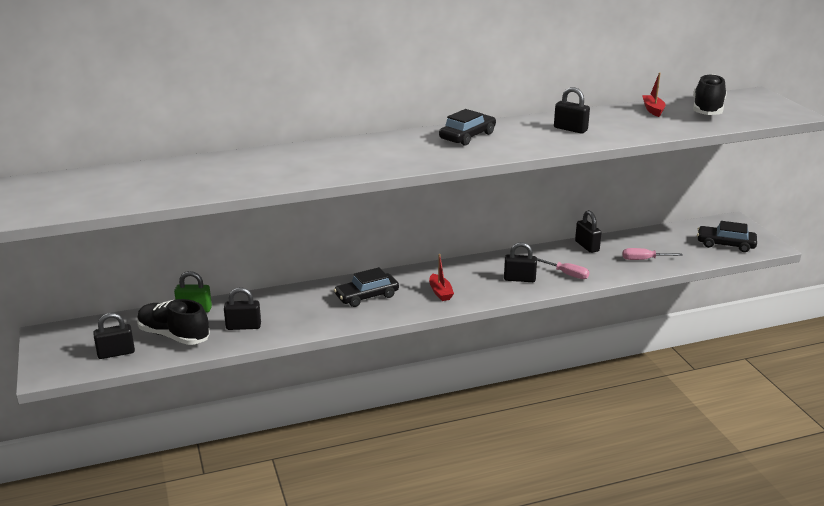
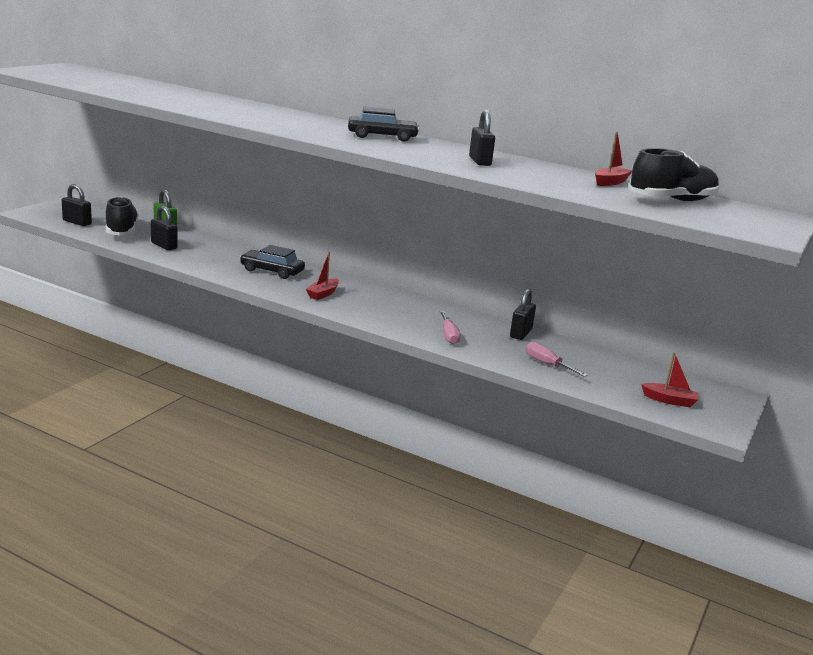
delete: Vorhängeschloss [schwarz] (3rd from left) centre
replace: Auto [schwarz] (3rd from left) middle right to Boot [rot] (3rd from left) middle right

--

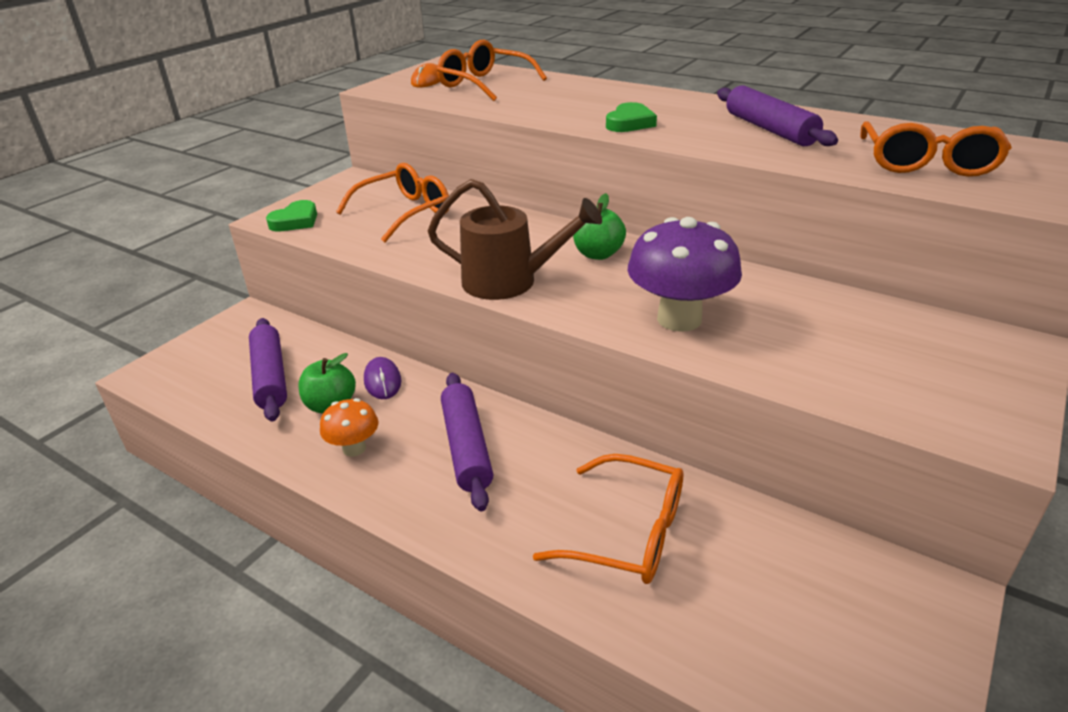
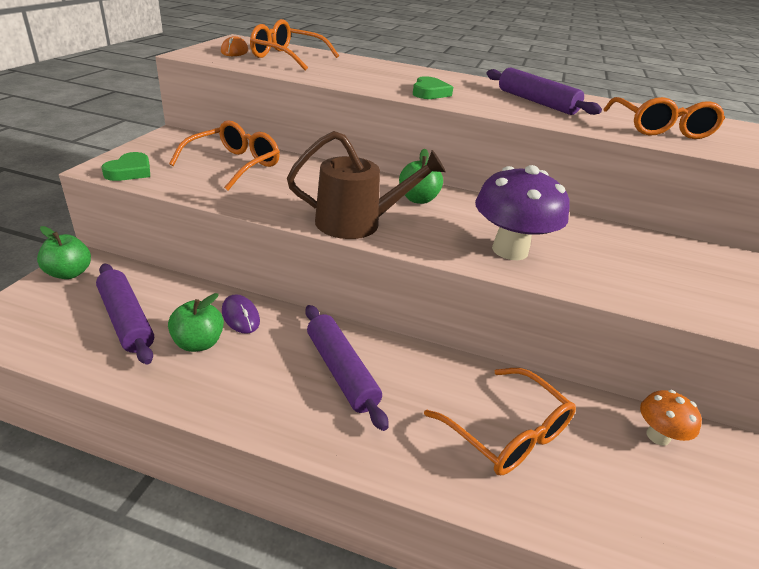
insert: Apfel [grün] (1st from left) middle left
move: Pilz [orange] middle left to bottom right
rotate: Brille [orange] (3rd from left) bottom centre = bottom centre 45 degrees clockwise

• BRIEF:
From the data above, reproduce word for word the lines running from the line with "delete: Vorhängeschloss [schwarz]" to the line with "replace: Auto [schwarz]", ends included.

• SOLUTION FOR THIS EXERCISE:
delete: Vorhängeschloss [schwarz] (3rd from left) centre
replace: Auto [schwarz] (3rd from left) middle right to Boot [rot] (3rd from left) middle right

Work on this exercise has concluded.